**Given records:**
┄┄┄┄┄┄┄┄┄┄
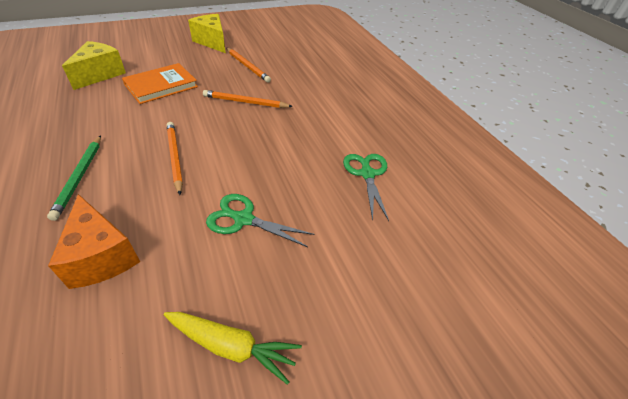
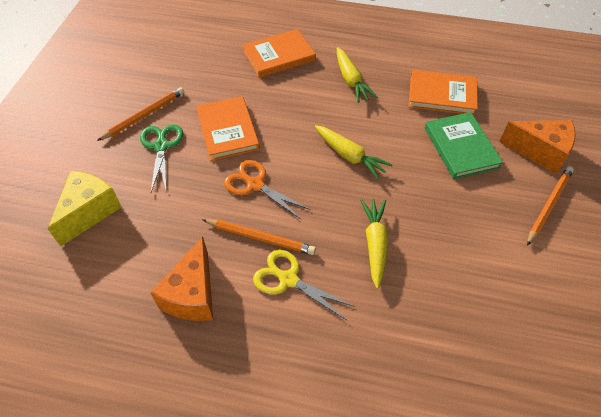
green book: 0 -> 1
green pencil: 1 -> 0
green scissors: 2 -> 1
orange book: 1 -> 3
orange cheese: 1 -> 2
orange scissors: 0 -> 1
yellow carrot: 1 -> 3
yellow cheese: 2 -> 1
yellow scissors: 0 -> 1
┄┄┄┄┄┄┄┄┄┄
**Exercise:**
Where the string "orange" appears in a line of the listing, copy that line.

**Written solution:**
orange book: 1 -> 3
orange cheese: 1 -> 2
orange scissors: 0 -> 1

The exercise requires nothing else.